## Exercise directions
Among the entries below, extract exactly the lines that run from the one with "none -> white cone D8 level 1" through the one with "cyan slope B1:C2", both ends included.

- - -

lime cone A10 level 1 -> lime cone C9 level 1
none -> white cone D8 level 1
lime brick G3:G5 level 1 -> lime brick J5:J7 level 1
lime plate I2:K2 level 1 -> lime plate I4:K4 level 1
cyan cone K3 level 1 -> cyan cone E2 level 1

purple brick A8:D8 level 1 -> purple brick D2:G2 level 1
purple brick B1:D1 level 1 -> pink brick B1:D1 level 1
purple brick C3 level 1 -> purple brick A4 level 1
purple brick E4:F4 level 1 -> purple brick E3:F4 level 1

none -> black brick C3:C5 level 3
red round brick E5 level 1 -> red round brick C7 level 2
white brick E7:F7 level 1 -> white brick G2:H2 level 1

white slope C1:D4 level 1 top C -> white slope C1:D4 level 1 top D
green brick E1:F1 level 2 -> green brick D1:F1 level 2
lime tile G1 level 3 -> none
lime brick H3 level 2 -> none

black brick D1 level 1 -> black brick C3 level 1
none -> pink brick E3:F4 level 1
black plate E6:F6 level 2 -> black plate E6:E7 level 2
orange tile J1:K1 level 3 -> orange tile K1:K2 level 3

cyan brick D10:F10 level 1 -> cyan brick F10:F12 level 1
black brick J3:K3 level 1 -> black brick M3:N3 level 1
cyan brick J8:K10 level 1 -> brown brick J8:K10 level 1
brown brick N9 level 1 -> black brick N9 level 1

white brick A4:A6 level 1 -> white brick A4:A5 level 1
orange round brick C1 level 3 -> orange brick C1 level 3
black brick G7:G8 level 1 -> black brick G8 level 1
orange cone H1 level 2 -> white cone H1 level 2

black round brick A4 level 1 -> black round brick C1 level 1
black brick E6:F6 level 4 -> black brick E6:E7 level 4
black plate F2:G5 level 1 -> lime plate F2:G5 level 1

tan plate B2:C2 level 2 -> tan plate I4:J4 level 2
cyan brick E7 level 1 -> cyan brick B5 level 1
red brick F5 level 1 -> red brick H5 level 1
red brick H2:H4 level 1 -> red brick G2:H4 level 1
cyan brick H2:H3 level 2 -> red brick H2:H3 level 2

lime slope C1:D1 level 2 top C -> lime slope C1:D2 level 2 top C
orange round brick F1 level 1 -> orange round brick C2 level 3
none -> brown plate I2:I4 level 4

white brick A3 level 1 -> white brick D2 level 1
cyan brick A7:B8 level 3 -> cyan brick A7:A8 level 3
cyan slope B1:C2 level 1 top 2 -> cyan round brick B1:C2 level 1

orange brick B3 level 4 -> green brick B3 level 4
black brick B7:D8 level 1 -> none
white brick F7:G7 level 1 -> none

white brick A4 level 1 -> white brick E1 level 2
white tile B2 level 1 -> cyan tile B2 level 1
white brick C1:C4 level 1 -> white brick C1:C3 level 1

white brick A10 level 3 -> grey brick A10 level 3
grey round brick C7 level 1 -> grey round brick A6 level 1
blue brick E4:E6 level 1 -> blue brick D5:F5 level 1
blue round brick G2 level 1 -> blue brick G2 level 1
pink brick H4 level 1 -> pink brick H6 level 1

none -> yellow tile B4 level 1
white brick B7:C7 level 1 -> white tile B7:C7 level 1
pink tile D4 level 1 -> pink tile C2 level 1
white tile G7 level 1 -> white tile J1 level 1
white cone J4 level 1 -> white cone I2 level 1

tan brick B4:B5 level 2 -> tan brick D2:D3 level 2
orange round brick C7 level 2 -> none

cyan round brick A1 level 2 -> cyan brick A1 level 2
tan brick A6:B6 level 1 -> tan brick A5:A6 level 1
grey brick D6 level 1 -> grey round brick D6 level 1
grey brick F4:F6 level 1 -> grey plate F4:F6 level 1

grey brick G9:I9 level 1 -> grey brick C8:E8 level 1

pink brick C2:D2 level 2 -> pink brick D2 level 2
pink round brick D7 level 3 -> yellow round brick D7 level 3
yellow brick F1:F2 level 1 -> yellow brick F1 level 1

- - -

## Output of the task
none -> white cone D8 level 1
lime brick G3:G5 level 1 -> lime brick J5:J7 level 1
lime plate I2:K2 level 1 -> lime plate I4:K4 level 1
cyan cone K3 level 1 -> cyan cone E2 level 1

purple brick A8:D8 level 1 -> purple brick D2:G2 level 1
purple brick B1:D1 level 1 -> pink brick B1:D1 level 1
purple brick C3 level 1 -> purple brick A4 level 1
purple brick E4:F4 level 1 -> purple brick E3:F4 level 1

none -> black brick C3:C5 level 3
red round brick E5 level 1 -> red round brick C7 level 2
white brick E7:F7 level 1 -> white brick G2:H2 level 1

white slope C1:D4 level 1 top C -> white slope C1:D4 level 1 top D
green brick E1:F1 level 2 -> green brick D1:F1 level 2
lime tile G1 level 3 -> none
lime brick H3 level 2 -> none

black brick D1 level 1 -> black brick C3 level 1
none -> pink brick E3:F4 level 1
black plate E6:F6 level 2 -> black plate E6:E7 level 2
orange tile J1:K1 level 3 -> orange tile K1:K2 level 3

cyan brick D10:F10 level 1 -> cyan brick F10:F12 level 1
black brick J3:K3 level 1 -> black brick M3:N3 level 1
cyan brick J8:K10 level 1 -> brown brick J8:K10 level 1
brown brick N9 level 1 -> black brick N9 level 1

white brick A4:A6 level 1 -> white brick A4:A5 level 1
orange round brick C1 level 3 -> orange brick C1 level 3
black brick G7:G8 level 1 -> black brick G8 level 1
orange cone H1 level 2 -> white cone H1 level 2

black round brick A4 level 1 -> black round brick C1 level 1
black brick E6:F6 level 4 -> black brick E6:E7 level 4
black plate F2:G5 level 1 -> lime plate F2:G5 level 1

tan plate B2:C2 level 2 -> tan plate I4:J4 level 2
cyan brick E7 level 1 -> cyan brick B5 level 1
red brick F5 level 1 -> red brick H5 level 1
red brick H2:H4 level 1 -> red brick G2:H4 level 1
cyan brick H2:H3 level 2 -> red brick H2:H3 level 2

lime slope C1:D1 level 2 top C -> lime slope C1:D2 level 2 top C
orange round brick F1 level 1 -> orange round brick C2 level 3
none -> brown plate I2:I4 level 4

white brick A3 level 1 -> white brick D2 level 1
cyan brick A7:B8 level 3 -> cyan brick A7:A8 level 3
cyan slope B1:C2 level 1 top 2 -> cyan round brick B1:C2 level 1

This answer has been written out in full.